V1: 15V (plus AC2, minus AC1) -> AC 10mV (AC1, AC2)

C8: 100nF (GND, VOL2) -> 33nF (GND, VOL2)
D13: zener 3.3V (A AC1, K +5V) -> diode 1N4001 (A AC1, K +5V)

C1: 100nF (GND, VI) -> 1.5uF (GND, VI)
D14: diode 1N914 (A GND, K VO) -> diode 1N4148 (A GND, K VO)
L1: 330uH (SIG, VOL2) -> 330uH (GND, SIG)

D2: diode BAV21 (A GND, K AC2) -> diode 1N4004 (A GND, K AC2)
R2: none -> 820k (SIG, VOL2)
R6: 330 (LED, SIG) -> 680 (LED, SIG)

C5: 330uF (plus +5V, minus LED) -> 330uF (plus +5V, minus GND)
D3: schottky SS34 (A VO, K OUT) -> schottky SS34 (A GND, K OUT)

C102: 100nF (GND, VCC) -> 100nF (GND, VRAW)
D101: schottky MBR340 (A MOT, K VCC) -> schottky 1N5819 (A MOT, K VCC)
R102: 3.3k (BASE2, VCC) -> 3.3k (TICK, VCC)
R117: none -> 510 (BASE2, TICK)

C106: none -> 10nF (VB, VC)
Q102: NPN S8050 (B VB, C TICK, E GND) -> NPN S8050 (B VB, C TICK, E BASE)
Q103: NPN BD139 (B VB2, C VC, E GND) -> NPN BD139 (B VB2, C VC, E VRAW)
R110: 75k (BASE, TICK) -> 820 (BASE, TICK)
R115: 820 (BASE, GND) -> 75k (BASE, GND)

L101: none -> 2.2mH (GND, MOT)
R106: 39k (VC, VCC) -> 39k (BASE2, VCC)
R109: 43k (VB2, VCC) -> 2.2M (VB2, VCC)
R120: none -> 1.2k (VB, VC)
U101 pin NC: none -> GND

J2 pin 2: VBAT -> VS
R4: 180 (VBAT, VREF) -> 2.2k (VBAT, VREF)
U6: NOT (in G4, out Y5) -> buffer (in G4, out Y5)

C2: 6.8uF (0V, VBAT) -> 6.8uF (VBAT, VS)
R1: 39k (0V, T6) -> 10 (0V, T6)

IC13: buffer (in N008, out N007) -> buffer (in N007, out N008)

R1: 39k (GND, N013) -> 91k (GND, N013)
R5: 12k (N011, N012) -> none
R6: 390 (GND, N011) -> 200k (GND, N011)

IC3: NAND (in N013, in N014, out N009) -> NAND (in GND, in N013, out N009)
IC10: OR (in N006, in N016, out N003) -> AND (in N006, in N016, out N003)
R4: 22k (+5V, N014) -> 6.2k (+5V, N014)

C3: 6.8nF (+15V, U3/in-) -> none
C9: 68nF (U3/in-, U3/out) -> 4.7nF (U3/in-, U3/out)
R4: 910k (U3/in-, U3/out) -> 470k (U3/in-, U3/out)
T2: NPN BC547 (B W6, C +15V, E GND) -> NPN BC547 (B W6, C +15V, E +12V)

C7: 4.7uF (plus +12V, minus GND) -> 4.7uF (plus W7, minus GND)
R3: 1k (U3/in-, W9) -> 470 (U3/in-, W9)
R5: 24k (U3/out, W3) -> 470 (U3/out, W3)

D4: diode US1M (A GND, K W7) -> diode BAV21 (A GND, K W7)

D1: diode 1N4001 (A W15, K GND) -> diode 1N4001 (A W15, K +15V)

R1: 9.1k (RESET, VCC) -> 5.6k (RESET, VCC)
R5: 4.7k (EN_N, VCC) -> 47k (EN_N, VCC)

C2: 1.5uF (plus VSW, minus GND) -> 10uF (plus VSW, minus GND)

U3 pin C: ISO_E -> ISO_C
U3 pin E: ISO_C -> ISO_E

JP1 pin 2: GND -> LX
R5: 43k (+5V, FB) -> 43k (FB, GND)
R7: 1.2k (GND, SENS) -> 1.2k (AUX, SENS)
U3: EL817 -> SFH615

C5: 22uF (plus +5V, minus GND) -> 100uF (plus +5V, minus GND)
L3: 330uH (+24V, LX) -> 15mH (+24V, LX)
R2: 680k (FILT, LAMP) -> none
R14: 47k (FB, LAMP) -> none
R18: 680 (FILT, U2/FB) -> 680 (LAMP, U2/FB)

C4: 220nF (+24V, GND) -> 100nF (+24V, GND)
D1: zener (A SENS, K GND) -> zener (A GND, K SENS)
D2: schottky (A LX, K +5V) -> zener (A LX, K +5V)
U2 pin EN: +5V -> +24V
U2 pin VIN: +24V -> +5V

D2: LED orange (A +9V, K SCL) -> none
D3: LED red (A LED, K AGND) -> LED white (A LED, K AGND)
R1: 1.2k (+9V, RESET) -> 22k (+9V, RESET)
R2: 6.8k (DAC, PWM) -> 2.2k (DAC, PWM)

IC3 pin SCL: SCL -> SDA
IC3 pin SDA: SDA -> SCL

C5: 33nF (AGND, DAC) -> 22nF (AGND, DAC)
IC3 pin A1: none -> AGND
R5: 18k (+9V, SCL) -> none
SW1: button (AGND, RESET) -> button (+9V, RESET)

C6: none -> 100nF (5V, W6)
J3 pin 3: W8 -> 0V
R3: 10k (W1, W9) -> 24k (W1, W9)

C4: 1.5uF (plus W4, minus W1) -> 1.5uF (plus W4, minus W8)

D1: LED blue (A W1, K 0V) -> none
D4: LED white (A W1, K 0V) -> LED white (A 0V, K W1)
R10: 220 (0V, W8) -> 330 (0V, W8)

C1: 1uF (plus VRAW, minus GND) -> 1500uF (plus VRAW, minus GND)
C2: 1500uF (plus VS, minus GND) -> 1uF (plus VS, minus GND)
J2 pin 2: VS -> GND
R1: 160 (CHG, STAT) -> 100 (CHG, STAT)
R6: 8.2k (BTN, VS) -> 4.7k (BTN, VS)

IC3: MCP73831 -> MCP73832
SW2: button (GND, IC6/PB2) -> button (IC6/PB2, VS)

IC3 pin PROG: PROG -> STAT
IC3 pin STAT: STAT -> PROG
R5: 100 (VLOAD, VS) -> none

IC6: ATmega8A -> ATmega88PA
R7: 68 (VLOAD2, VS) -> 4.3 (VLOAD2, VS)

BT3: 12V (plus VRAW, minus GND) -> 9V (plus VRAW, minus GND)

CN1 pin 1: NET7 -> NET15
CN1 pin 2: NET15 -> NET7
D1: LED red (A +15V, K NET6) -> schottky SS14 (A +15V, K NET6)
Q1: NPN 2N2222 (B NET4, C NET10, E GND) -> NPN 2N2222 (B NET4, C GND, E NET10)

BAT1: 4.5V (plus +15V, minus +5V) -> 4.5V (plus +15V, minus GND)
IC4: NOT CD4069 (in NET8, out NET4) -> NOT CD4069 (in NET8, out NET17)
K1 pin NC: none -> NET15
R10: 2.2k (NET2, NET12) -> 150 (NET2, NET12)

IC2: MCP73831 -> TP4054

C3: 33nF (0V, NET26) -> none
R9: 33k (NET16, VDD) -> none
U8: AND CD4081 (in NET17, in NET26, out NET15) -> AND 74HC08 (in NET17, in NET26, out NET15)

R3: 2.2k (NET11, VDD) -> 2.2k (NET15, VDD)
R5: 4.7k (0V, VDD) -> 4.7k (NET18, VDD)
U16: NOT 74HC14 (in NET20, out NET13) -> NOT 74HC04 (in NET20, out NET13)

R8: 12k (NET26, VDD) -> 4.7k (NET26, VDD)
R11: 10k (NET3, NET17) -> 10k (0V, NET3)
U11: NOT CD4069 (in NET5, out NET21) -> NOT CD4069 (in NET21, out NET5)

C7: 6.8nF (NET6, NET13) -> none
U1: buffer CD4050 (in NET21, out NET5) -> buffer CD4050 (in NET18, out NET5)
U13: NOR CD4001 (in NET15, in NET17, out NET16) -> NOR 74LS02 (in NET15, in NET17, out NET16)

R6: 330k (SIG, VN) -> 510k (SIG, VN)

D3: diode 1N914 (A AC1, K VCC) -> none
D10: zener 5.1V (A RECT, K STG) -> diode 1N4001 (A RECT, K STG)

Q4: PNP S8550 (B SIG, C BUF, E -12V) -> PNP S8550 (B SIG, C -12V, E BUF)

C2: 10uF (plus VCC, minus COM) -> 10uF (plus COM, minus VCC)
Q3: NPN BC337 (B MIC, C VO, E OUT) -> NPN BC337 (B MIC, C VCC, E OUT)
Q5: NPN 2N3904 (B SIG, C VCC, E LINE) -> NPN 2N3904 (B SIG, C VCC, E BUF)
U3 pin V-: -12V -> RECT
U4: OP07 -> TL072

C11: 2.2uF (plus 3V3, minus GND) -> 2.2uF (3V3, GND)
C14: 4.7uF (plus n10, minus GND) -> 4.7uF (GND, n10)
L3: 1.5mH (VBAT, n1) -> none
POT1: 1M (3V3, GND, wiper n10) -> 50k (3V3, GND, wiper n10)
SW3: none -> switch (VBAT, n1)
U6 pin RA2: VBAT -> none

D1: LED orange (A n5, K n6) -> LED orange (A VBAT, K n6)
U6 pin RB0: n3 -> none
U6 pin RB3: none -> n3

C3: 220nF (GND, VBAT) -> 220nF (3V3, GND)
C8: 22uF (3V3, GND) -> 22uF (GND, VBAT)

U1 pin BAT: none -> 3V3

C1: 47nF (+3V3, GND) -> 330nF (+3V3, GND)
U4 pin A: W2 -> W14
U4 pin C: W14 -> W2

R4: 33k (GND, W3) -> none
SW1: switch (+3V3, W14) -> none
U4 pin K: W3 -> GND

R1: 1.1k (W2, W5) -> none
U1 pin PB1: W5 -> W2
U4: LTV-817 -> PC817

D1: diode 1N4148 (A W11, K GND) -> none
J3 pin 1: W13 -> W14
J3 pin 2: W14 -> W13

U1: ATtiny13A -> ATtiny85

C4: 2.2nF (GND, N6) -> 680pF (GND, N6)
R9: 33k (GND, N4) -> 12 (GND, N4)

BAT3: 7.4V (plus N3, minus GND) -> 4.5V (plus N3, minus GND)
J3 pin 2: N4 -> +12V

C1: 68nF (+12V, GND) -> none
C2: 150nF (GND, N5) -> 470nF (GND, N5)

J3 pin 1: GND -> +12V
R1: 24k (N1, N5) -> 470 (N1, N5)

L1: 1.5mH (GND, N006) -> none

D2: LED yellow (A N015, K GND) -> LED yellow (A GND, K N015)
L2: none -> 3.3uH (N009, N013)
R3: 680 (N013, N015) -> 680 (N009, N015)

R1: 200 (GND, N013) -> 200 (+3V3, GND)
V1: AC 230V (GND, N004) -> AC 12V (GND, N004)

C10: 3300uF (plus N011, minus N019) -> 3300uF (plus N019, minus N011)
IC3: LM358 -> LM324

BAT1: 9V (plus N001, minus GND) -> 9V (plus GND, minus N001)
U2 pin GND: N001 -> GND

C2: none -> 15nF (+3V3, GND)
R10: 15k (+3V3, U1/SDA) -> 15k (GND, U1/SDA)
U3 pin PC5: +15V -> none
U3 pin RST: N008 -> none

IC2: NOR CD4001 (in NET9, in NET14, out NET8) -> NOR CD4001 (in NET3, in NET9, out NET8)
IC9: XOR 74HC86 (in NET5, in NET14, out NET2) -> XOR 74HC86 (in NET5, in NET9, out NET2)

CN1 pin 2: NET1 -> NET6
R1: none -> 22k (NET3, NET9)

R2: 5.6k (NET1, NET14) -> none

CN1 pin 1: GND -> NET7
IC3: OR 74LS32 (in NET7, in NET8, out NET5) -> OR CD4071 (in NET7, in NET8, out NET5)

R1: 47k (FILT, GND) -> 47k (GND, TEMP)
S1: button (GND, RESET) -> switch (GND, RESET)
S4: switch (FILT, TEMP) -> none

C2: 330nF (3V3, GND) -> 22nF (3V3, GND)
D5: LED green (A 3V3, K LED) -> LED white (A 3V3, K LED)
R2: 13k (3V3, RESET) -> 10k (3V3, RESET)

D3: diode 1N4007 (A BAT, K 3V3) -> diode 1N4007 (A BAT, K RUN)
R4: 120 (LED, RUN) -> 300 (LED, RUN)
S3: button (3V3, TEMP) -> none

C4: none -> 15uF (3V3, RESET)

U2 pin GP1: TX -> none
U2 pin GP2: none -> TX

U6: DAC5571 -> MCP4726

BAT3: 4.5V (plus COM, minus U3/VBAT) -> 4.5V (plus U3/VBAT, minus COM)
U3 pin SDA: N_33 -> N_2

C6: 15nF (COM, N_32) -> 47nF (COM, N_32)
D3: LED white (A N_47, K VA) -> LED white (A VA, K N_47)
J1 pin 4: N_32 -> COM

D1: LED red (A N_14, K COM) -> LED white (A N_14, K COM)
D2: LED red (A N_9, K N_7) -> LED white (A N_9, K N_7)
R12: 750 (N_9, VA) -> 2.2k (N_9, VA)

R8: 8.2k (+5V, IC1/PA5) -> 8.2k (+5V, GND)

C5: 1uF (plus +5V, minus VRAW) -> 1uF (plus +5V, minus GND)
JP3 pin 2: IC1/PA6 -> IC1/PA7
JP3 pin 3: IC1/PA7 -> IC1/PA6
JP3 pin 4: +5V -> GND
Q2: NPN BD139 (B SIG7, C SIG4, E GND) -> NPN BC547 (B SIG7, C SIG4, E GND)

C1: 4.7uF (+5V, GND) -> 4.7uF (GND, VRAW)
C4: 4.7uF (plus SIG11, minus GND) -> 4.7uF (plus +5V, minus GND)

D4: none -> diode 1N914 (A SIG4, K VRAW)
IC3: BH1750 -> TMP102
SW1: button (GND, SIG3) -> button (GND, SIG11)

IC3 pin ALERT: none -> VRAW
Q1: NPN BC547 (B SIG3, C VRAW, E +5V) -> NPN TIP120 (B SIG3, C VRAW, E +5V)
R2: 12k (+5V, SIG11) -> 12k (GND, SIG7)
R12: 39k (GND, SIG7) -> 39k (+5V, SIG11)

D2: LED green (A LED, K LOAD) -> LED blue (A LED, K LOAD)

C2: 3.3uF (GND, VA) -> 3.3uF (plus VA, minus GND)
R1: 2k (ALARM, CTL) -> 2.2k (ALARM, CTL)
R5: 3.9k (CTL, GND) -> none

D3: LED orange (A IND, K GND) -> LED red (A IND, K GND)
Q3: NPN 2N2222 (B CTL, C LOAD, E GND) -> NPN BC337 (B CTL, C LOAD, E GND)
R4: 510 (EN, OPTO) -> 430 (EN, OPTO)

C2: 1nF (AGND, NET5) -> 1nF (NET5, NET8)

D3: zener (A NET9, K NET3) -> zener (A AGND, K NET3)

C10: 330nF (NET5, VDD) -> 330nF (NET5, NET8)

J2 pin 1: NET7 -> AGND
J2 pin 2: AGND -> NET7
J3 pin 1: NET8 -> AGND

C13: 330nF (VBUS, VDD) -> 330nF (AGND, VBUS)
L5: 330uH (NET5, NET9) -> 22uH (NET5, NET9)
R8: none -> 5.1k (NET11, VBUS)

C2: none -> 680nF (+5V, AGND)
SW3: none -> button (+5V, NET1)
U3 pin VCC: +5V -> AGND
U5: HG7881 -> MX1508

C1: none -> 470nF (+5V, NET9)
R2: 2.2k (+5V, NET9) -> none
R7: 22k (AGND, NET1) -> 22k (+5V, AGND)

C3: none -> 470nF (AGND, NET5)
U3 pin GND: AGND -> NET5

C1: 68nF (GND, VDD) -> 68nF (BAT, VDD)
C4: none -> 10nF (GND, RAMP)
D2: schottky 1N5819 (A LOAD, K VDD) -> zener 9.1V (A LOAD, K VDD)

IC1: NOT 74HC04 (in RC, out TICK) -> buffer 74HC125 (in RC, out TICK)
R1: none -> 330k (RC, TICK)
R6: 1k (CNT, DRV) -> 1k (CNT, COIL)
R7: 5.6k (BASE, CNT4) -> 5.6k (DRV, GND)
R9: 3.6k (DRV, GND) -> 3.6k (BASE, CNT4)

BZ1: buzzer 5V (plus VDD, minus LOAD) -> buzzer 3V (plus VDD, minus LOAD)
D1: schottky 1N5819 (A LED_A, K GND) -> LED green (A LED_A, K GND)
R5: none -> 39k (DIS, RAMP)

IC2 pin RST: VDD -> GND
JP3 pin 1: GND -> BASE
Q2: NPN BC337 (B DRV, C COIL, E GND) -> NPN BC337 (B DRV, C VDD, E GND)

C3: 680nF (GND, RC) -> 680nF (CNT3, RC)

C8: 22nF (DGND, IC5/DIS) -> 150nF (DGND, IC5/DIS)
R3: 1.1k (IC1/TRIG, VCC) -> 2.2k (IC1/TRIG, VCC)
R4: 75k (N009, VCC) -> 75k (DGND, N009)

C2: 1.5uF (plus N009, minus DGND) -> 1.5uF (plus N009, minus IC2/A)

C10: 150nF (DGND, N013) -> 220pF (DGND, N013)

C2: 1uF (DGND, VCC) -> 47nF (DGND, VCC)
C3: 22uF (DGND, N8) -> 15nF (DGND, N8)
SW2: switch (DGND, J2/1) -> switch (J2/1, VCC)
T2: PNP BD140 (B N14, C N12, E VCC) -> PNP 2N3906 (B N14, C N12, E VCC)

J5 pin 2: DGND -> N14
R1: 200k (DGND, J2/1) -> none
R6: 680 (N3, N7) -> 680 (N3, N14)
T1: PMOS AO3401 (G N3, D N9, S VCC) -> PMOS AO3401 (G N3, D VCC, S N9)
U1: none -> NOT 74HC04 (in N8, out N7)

[TASK DIRECTIONS]
Lines of the material that contain the word "SENS" are to be gathered.

[PROBLEM SOLUTION]
R7: 1.2k (GND, SENS) -> 1.2k (AUX, SENS)
D1: zener (A SENS, K GND) -> zener (A GND, K SENS)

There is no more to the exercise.